▶ **Before-and-after change data**:
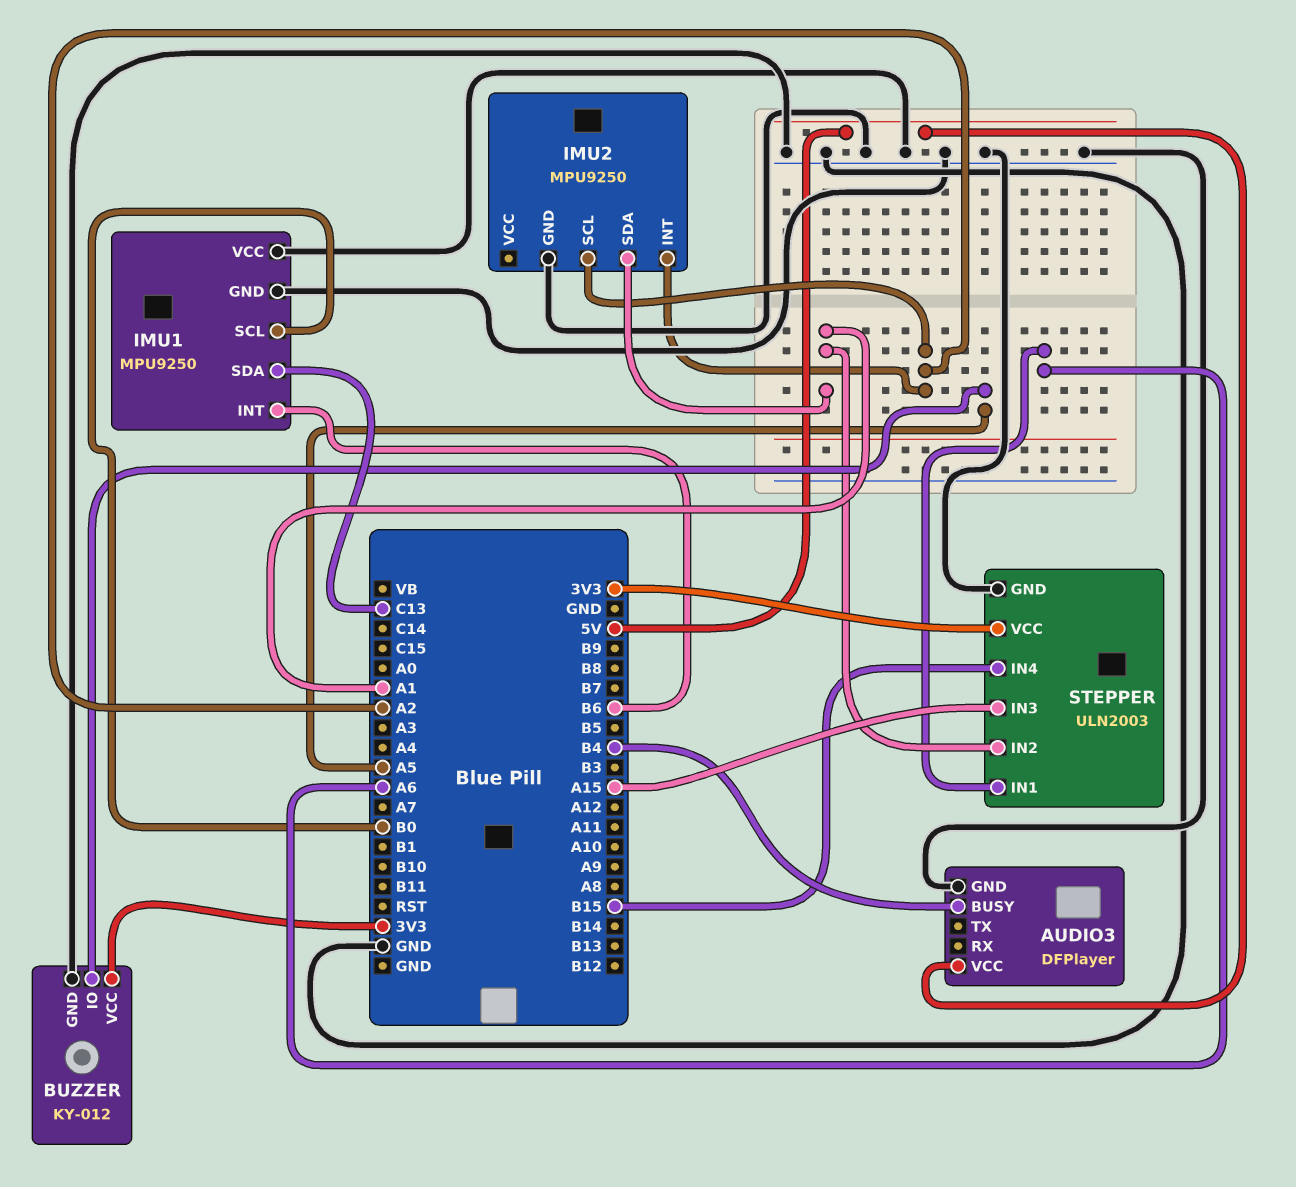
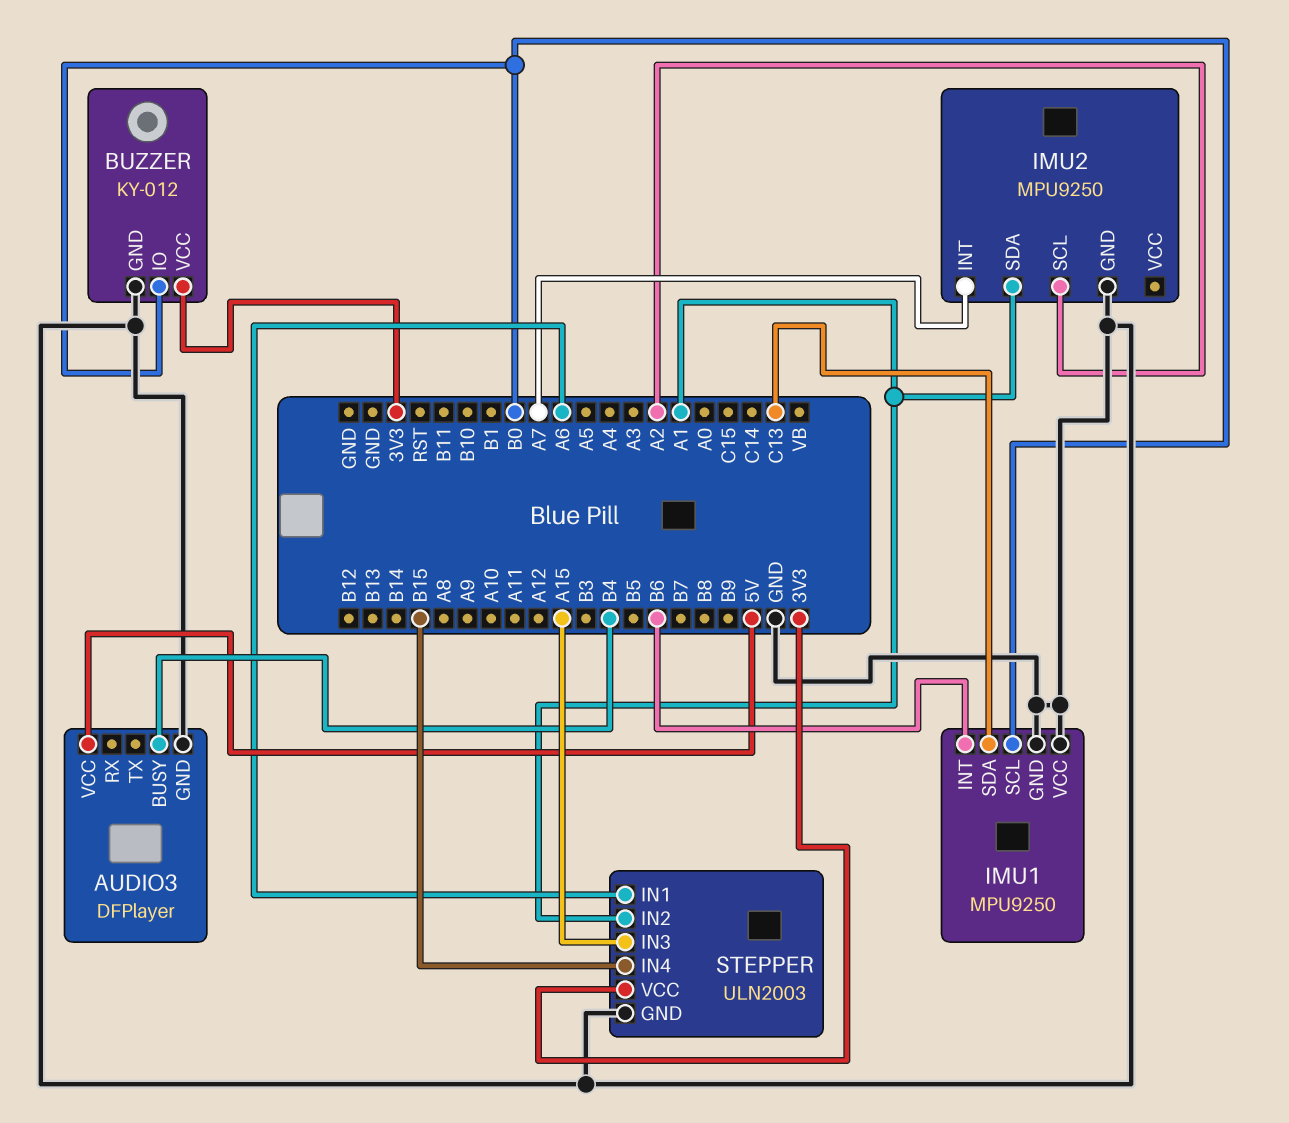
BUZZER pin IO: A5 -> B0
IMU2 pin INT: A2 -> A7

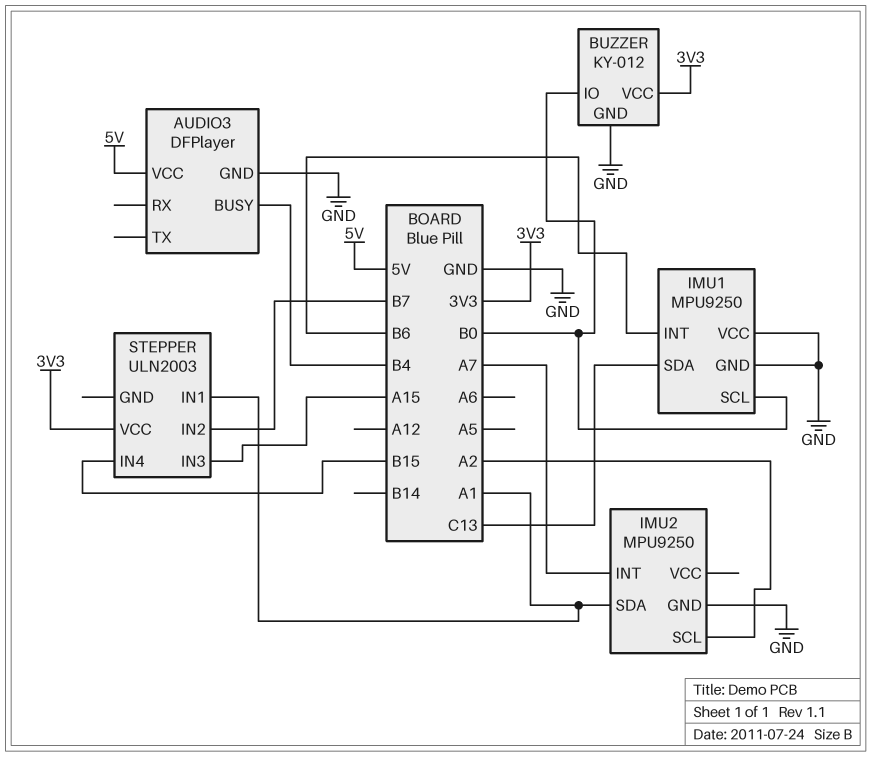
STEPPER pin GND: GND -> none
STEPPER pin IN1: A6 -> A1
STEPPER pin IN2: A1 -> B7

▶ **YOUR OBJECTIVE**: Write down all the entries exactly, but not the pictures they hold.

▶ **OUTPUT BELOW**:
BUZZER pin IO: A5 -> B0
IMU2 pin INT: A2 -> A7

STEPPER pin GND: GND -> none
STEPPER pin IN1: A6 -> A1
STEPPER pin IN2: A1 -> B7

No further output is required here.